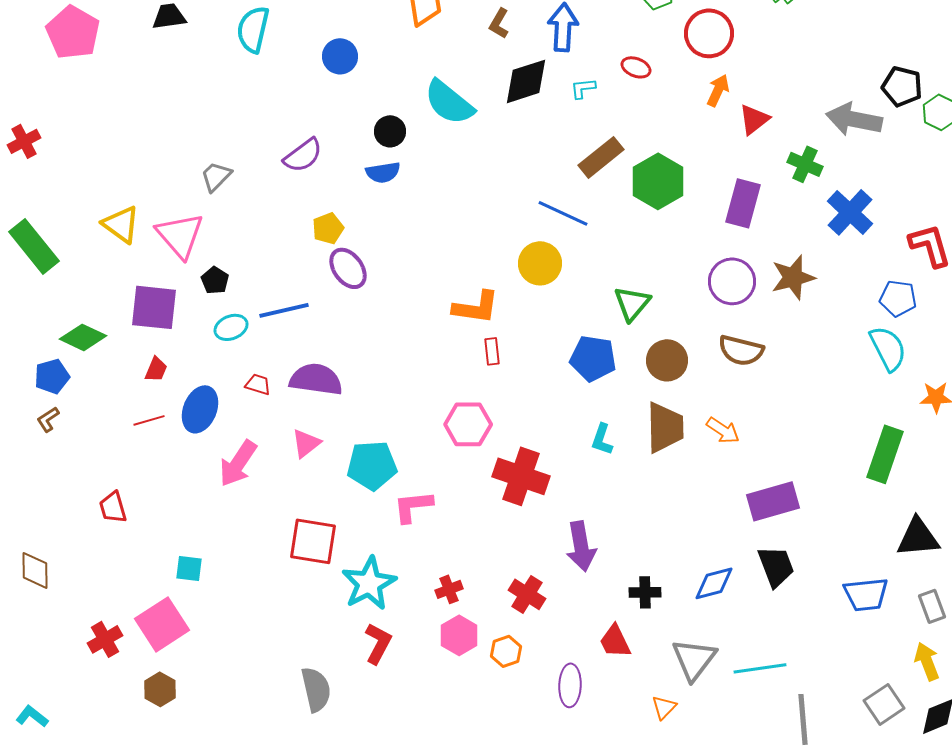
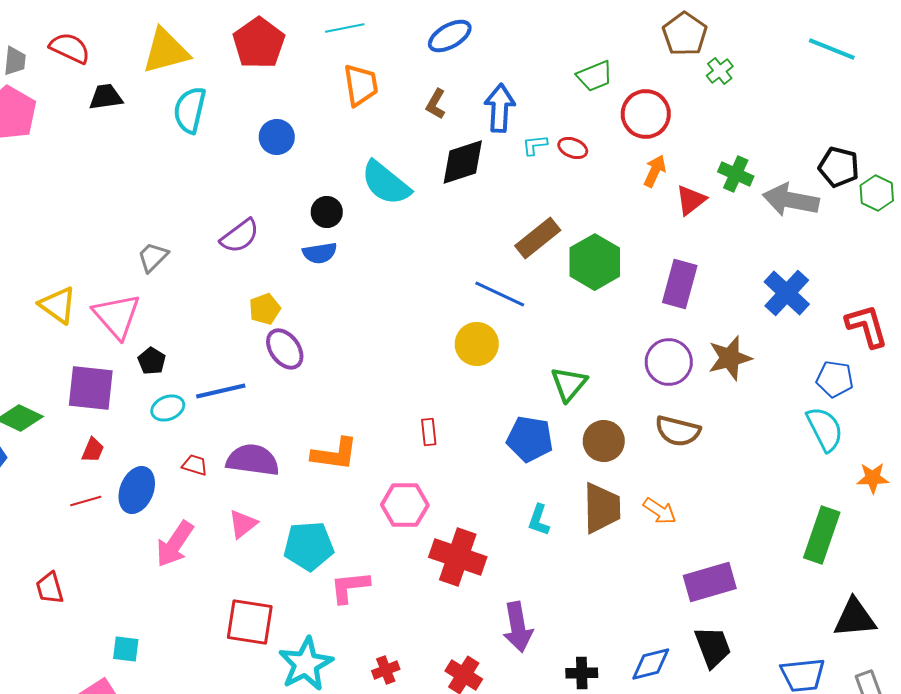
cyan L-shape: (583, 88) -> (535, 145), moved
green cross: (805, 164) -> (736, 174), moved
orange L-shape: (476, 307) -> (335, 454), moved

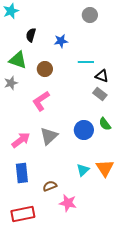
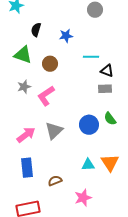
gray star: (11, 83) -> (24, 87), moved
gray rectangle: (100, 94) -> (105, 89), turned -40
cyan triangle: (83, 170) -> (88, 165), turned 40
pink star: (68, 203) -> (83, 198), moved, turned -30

▬▬▬

● What to work on: Leave the pictures out and reproduce every record above exactly.

● Reply:
cyan L-shape: (583, 88) -> (535, 145), moved
green cross: (805, 164) -> (736, 174), moved
orange L-shape: (476, 307) -> (335, 454), moved

gray star: (11, 83) -> (24, 87), moved
gray rectangle: (100, 94) -> (105, 89), turned -40
cyan triangle: (83, 170) -> (88, 165), turned 40
pink star: (68, 203) -> (83, 198), moved, turned -30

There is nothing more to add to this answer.